** Opening Data for processing block **

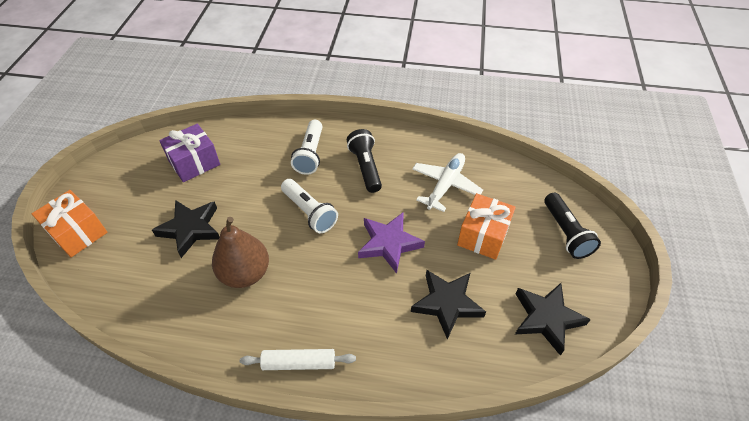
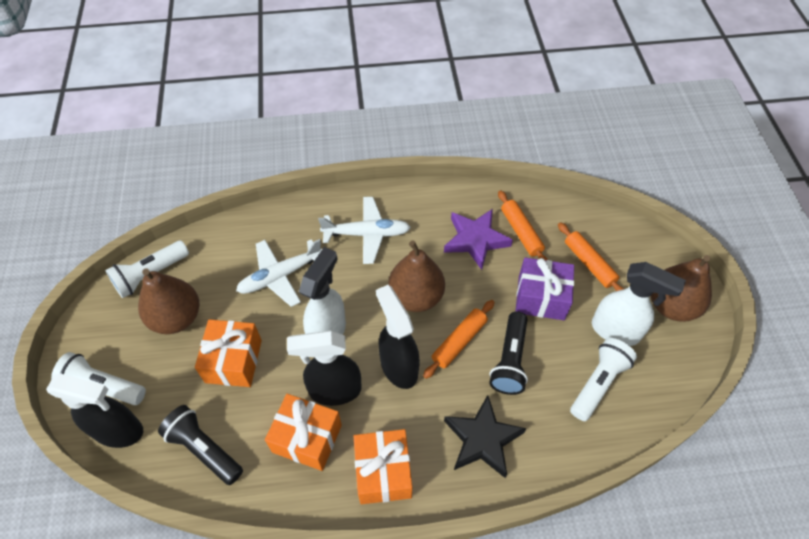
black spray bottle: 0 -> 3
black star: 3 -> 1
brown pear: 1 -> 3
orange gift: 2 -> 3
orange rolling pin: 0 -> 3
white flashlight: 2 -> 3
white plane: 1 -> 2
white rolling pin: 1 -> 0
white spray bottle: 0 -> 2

** Closing Data for processing block **

Find the lines above that contain the word "spray" and collect them.

black spray bottle: 0 -> 3
white spray bottle: 0 -> 2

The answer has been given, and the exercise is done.